* _Task_:
Which lines of the listing below contain the word "plus"? Return them.

#### Dataset extract ####

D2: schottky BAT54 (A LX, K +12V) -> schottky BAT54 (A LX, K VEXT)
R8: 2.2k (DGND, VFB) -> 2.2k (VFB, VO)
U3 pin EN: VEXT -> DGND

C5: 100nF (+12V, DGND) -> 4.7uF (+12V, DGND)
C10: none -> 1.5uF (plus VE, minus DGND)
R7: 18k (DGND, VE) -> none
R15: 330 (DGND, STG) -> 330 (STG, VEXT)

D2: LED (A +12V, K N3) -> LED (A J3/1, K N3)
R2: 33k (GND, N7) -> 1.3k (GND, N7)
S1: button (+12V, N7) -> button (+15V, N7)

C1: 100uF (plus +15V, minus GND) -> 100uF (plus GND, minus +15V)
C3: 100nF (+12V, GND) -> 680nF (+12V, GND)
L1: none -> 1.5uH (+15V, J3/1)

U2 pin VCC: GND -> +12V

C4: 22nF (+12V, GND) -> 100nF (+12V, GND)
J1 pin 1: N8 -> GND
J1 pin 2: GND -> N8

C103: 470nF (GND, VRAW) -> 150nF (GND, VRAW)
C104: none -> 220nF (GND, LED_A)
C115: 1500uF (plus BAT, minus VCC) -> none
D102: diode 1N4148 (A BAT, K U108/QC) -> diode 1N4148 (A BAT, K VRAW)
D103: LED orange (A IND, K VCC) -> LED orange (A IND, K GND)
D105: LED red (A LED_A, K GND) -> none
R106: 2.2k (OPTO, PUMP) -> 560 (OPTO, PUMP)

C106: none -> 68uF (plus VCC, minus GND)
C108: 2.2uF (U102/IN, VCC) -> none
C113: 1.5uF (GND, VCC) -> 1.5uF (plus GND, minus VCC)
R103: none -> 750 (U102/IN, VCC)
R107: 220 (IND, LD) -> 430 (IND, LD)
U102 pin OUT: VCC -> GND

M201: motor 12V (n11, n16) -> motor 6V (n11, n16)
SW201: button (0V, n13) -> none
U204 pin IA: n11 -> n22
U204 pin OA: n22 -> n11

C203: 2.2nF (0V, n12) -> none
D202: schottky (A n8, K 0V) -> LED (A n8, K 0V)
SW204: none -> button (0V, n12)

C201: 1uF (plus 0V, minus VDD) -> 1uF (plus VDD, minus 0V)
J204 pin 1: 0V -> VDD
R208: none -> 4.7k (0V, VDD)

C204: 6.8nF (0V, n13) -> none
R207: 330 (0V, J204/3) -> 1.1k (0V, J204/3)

####

* _Answer for the task_:
C10: none -> 1.5uF (plus VE, minus DGND)
C1: 100uF (plus +15V, minus GND) -> 100uF (plus GND, minus +15V)
C115: 1500uF (plus BAT, minus VCC) -> none
C106: none -> 68uF (plus VCC, minus GND)
C113: 1.5uF (GND, VCC) -> 1.5uF (plus GND, minus VCC)
C201: 1uF (plus 0V, minus VDD) -> 1uF (plus VDD, minus 0V)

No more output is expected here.